▶ _WHAT YOU WILL DO_: Extract, from the records beneath this instruction, each line that contains the word "armchair".

▶ _SUPPLIED DATA_:
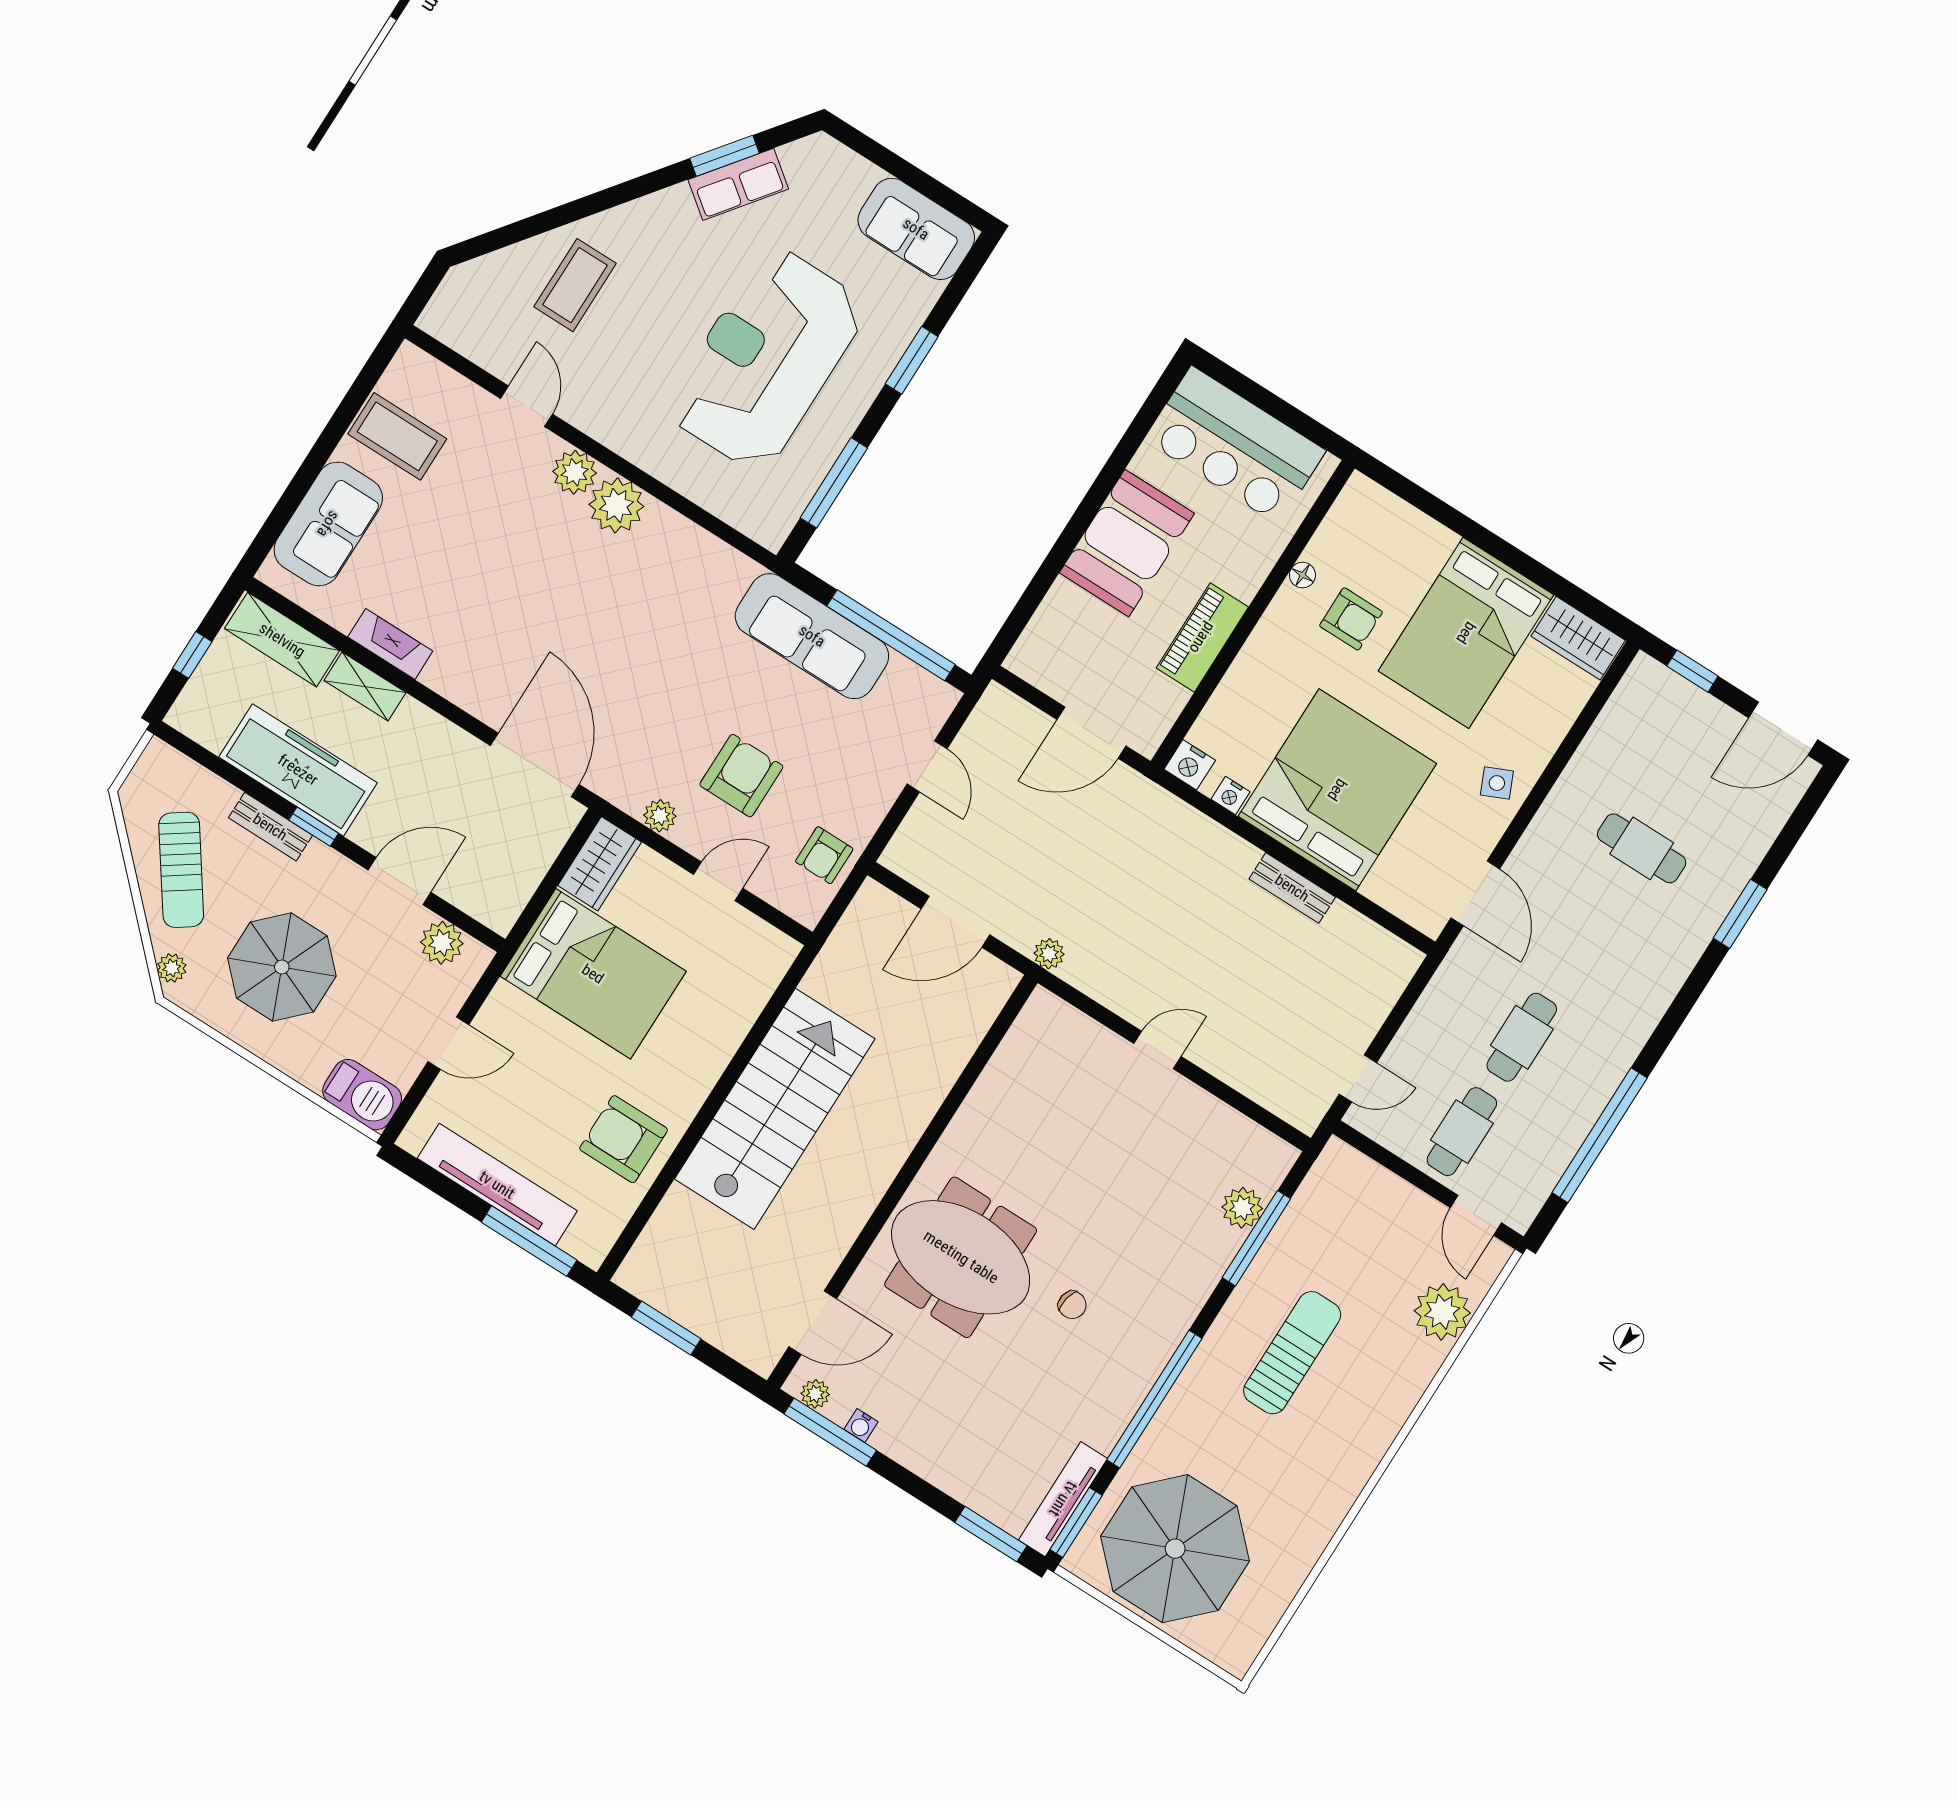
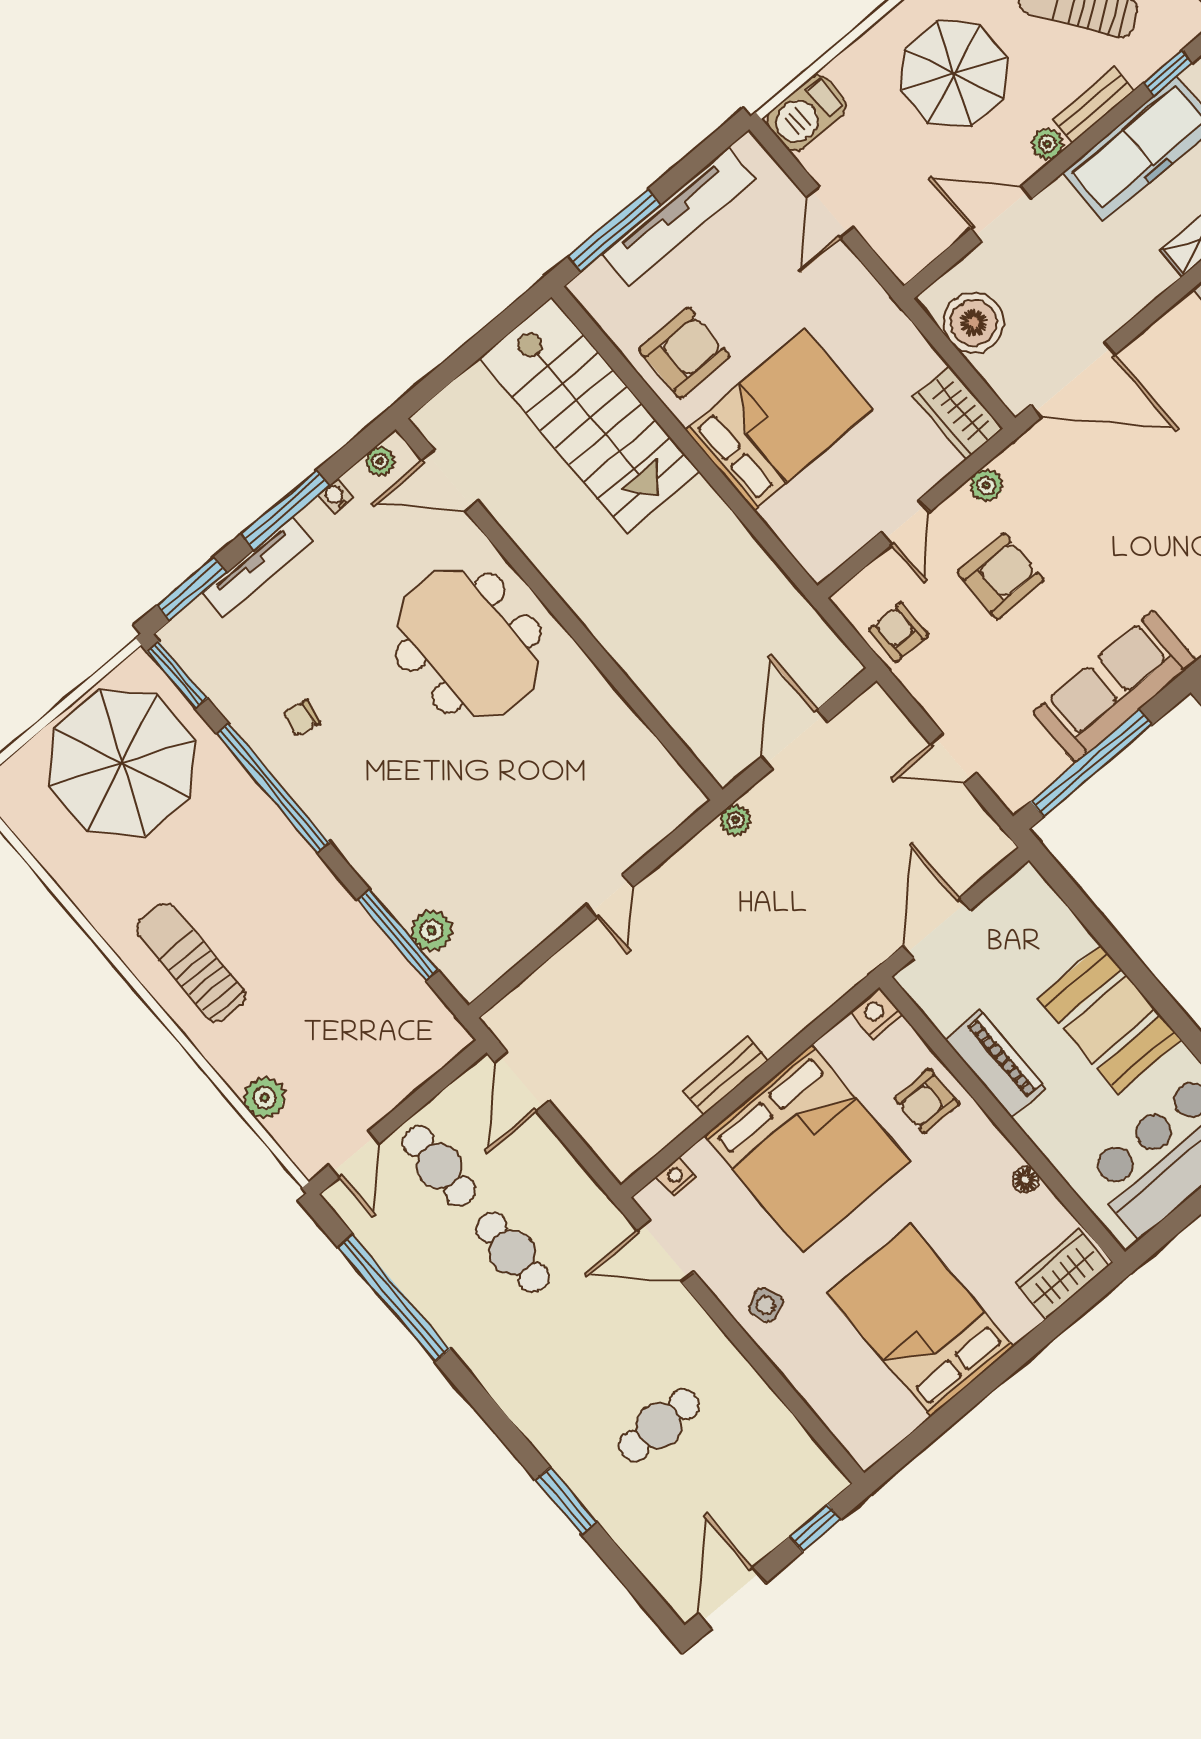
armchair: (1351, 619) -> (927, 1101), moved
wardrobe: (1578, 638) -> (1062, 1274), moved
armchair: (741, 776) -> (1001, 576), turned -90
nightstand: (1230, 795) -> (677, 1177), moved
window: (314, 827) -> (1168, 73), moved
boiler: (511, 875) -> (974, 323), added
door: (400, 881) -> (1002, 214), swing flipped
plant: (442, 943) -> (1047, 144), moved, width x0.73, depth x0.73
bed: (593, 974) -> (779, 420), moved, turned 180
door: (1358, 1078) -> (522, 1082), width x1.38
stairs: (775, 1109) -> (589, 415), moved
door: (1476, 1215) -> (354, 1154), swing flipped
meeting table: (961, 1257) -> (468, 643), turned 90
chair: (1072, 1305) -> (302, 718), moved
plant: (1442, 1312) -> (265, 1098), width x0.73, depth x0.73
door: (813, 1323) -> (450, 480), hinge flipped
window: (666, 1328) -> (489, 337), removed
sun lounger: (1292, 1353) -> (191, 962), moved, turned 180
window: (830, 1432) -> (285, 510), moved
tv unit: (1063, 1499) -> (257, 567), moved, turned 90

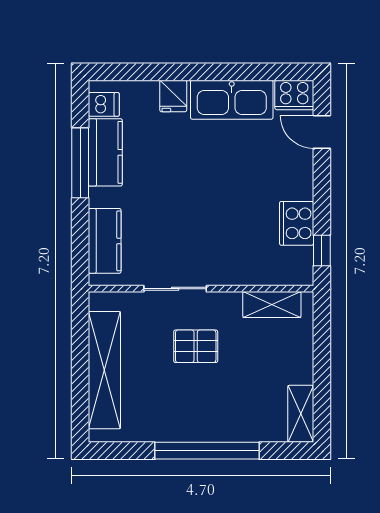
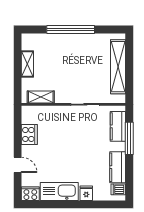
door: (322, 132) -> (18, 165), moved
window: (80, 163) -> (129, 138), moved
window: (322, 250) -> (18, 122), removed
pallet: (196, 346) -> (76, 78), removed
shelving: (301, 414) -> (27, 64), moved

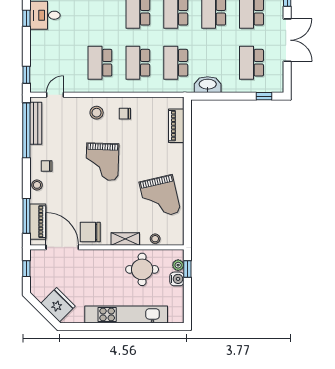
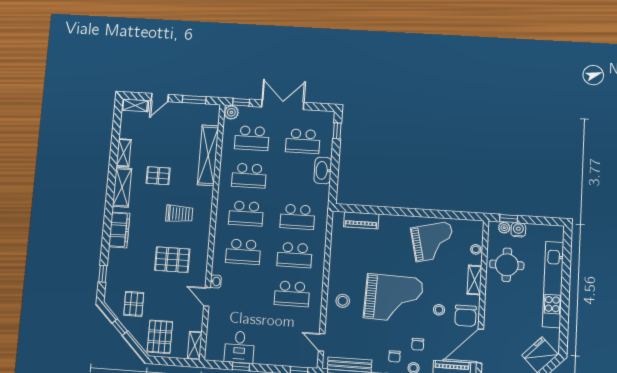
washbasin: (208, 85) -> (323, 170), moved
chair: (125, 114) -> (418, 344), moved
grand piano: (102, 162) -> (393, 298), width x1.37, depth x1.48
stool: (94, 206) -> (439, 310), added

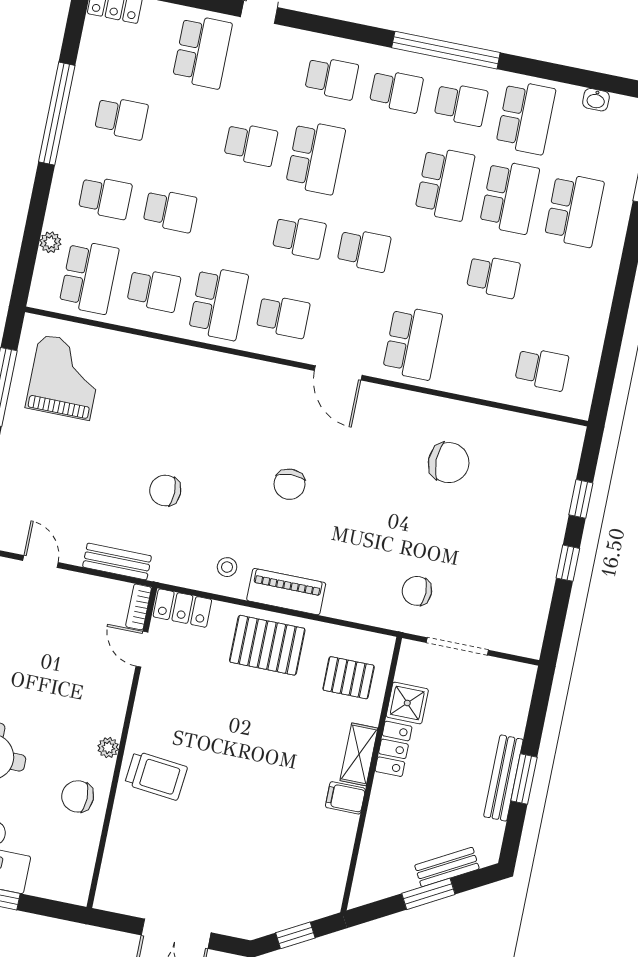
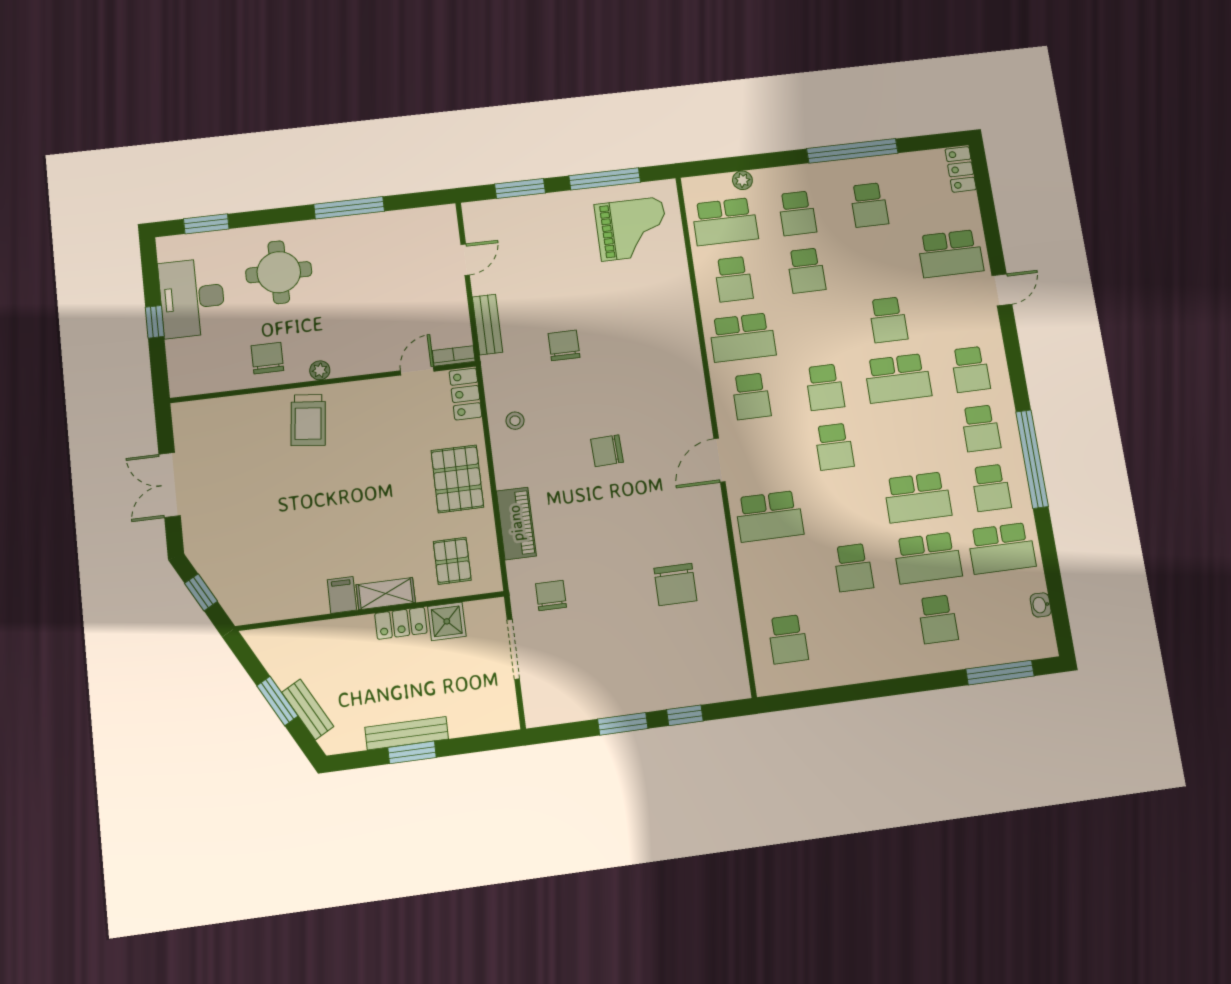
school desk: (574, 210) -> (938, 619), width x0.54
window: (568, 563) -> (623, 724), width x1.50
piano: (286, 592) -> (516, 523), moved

▶ _EXPECTED OUTPUT_:
armchair: (1351, 619) -> (927, 1101), moved
armchair: (741, 776) -> (1001, 576), turned -90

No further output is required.